**Problem statement:**
Any image in the records should be left out; output everything else exactly.

**Provided records:**
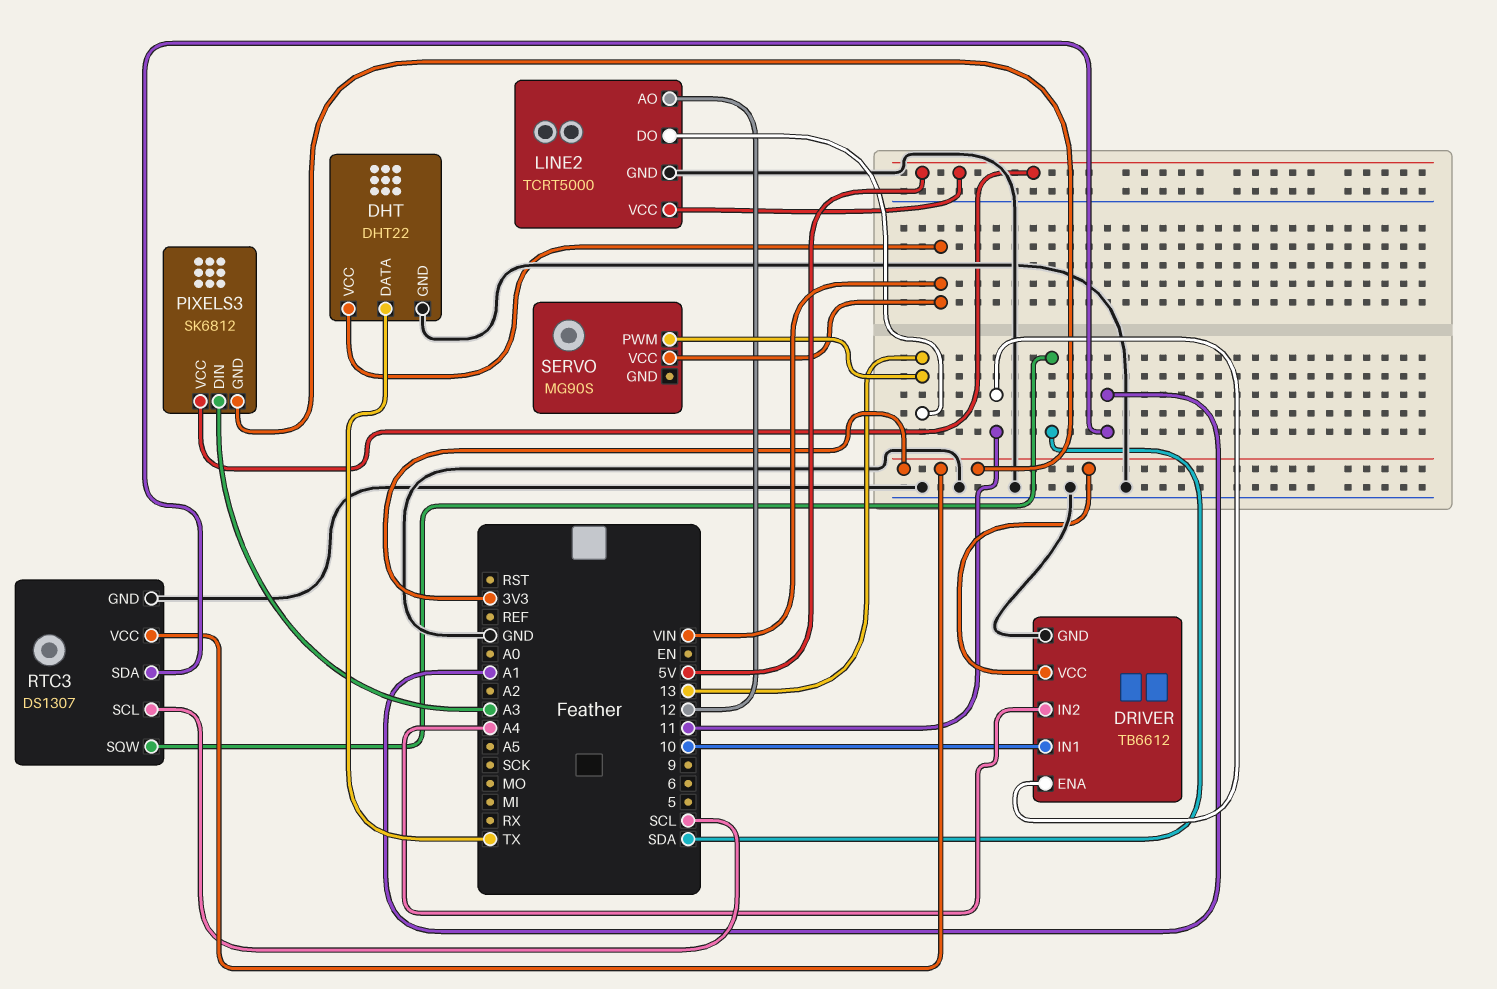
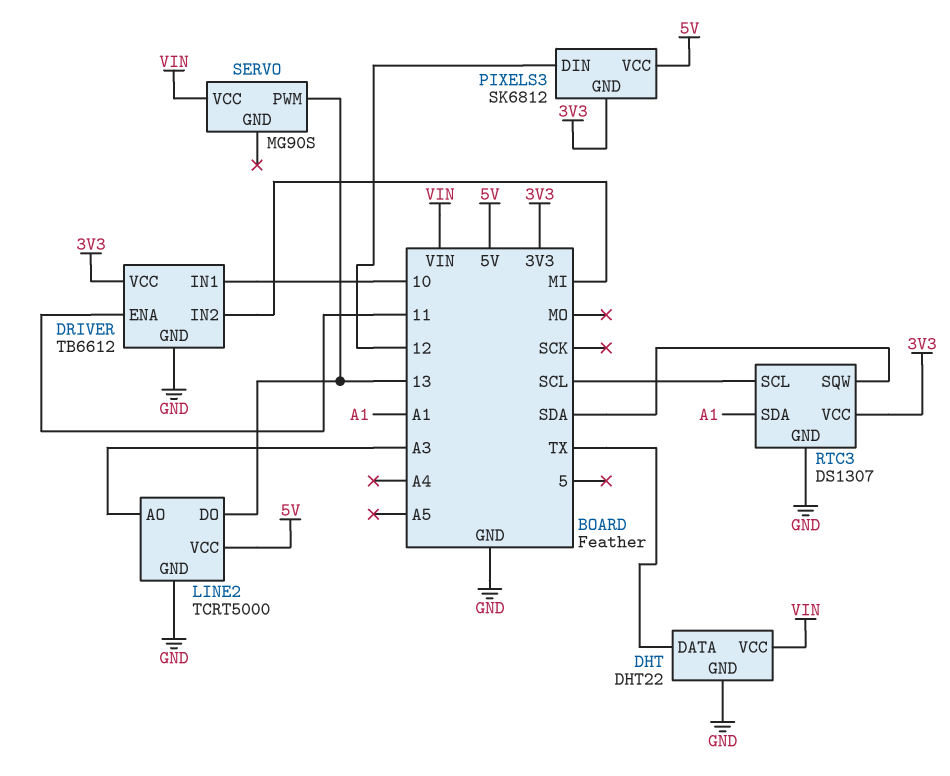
DRIVER pin IN2: A4 -> MI
LINE2 pin AO: 12 -> A3
PIXELS3 pin DIN: A3 -> 12

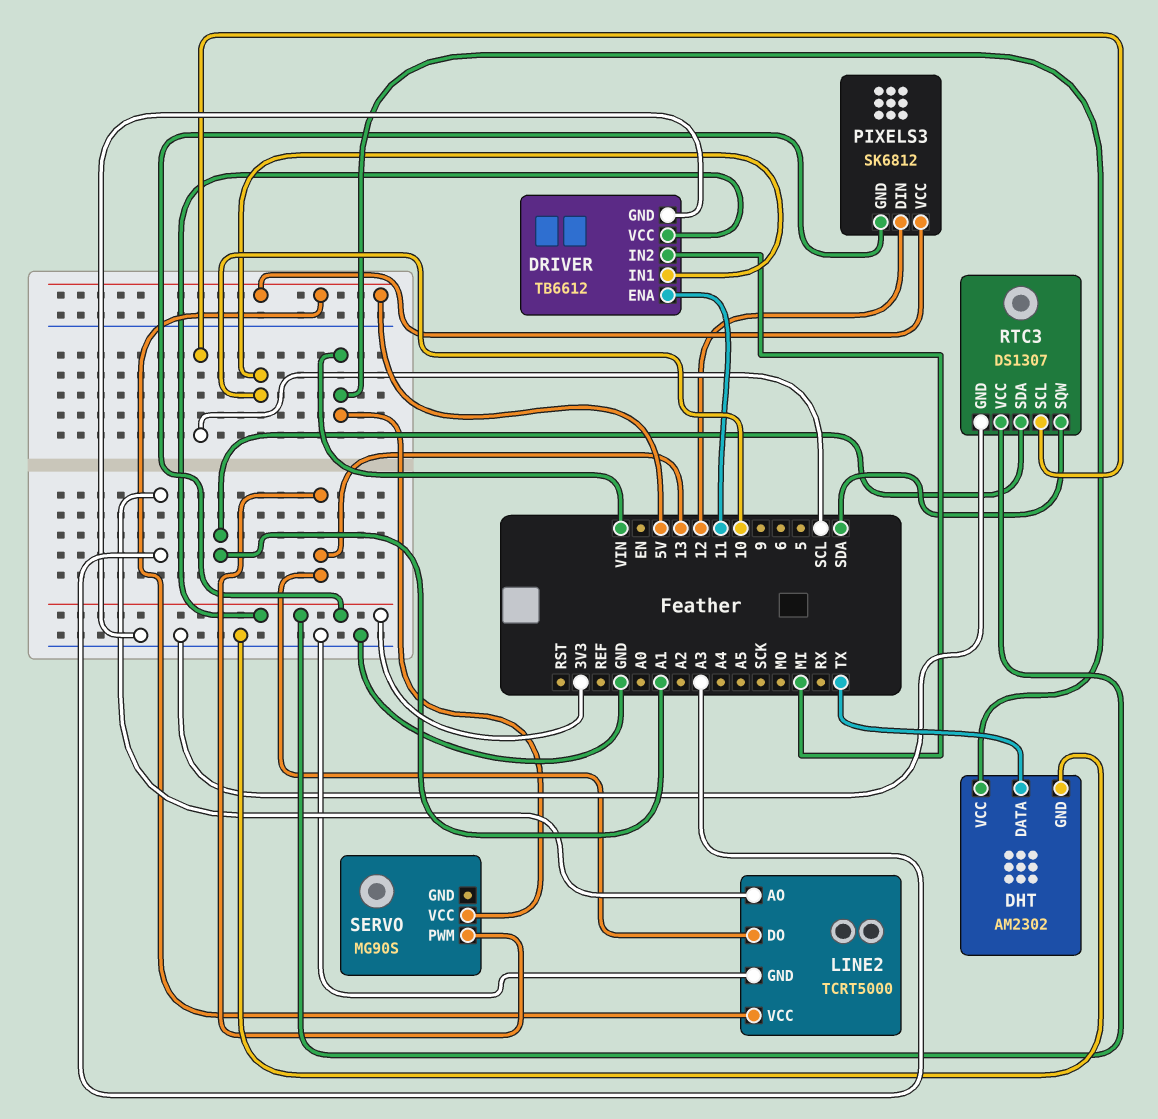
DHT: DHT22 -> AM2302

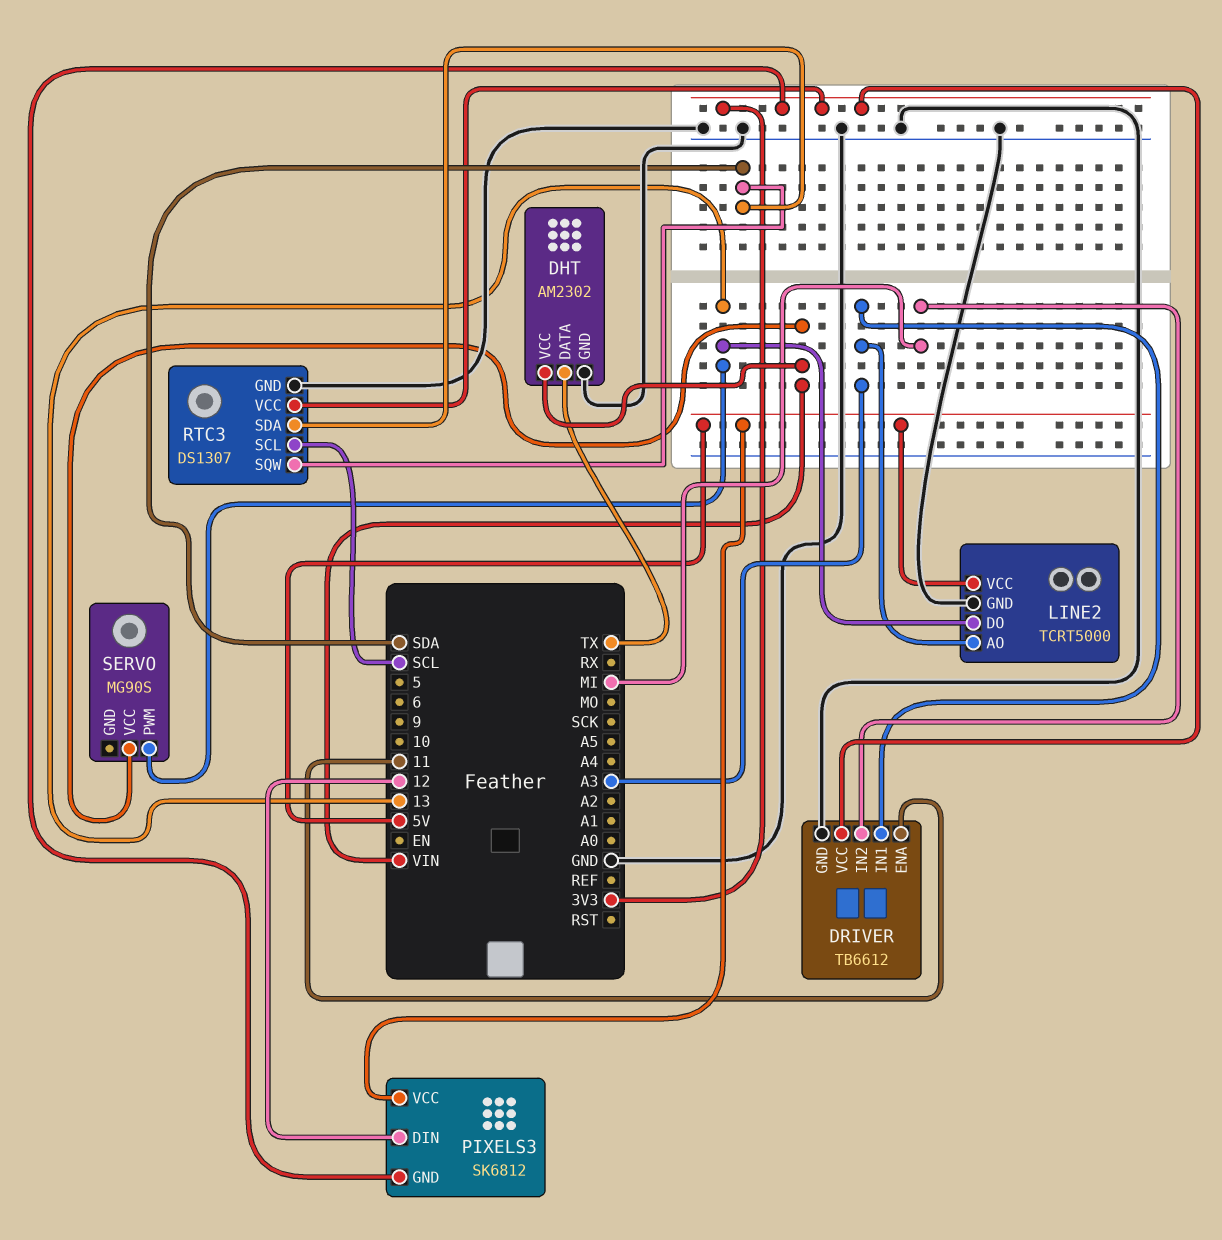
DRIVER pin IN1: 10 -> A3
RTC3 pin SDA: A1 -> SDA

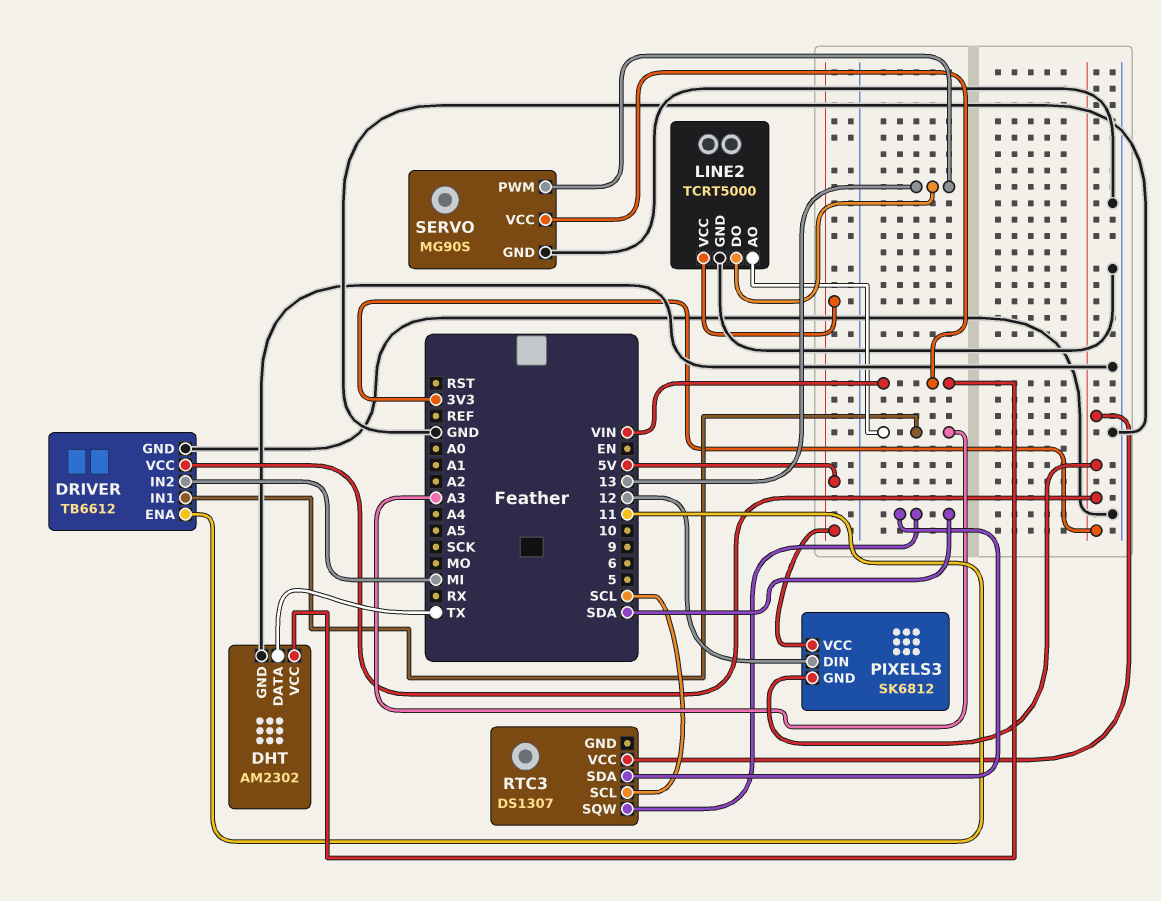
RTC3 pin GND: GND -> none
SERVO pin GND: none -> GND

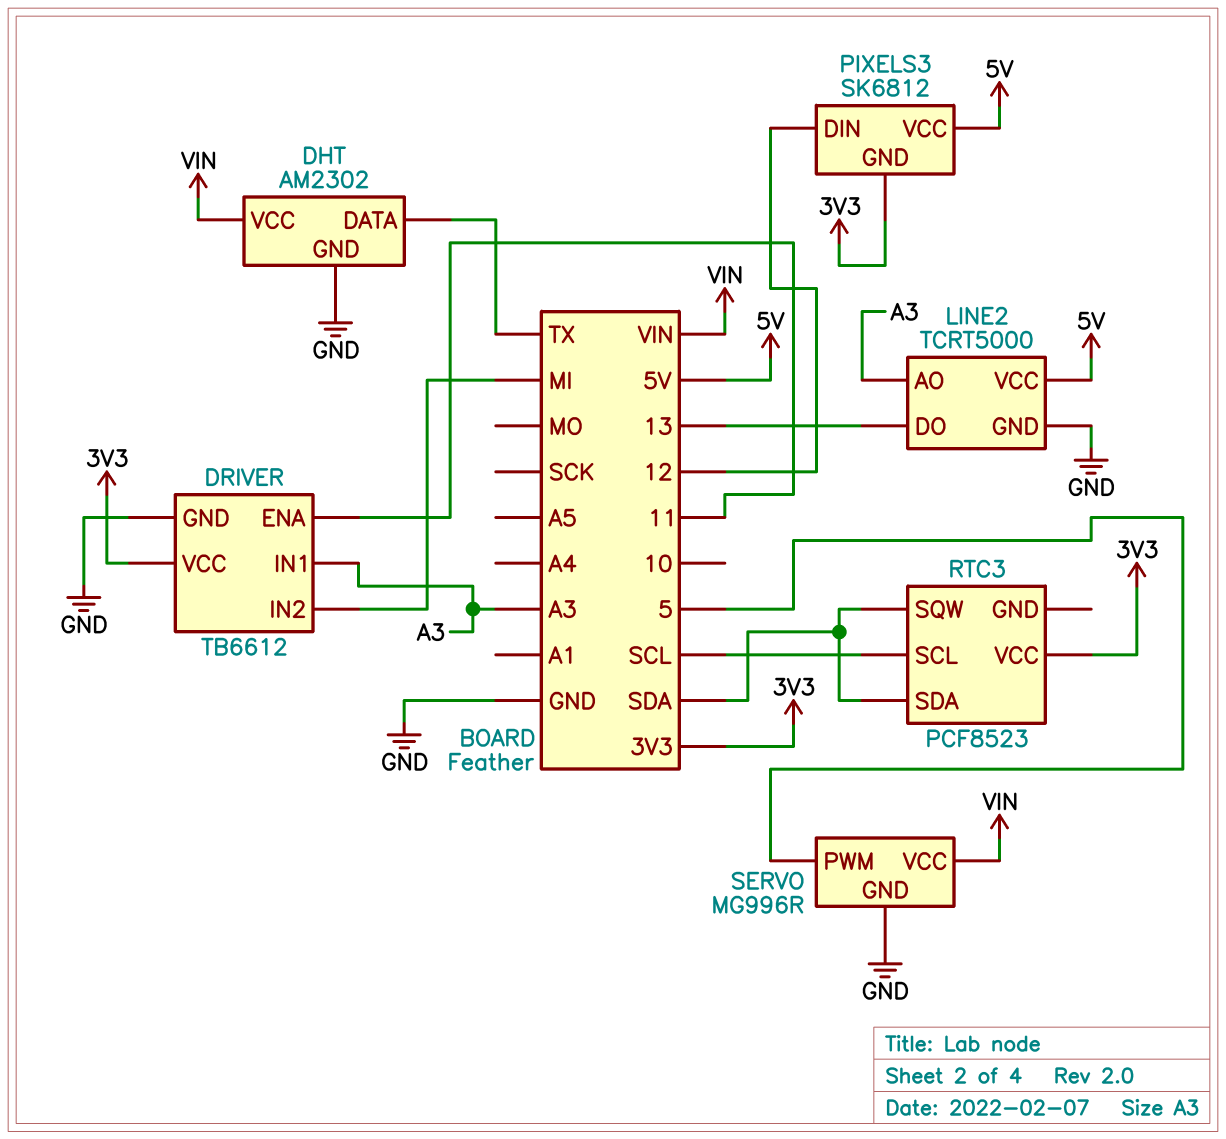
RTC3: DS1307 -> PCF8523
SERVO: MG90S -> MG996R
SERVO pin PWM: 13 -> 5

**Response to this exercise:**
DRIVER pin IN2: A4 -> MI
LINE2 pin AO: 12 -> A3
PIXELS3 pin DIN: A3 -> 12

DHT: DHT22 -> AM2302

DRIVER pin IN1: 10 -> A3
RTC3 pin SDA: A1 -> SDA

RTC3 pin GND: GND -> none
SERVO pin GND: none -> GND

RTC3: DS1307 -> PCF8523
SERVO: MG90S -> MG996R
SERVO pin PWM: 13 -> 5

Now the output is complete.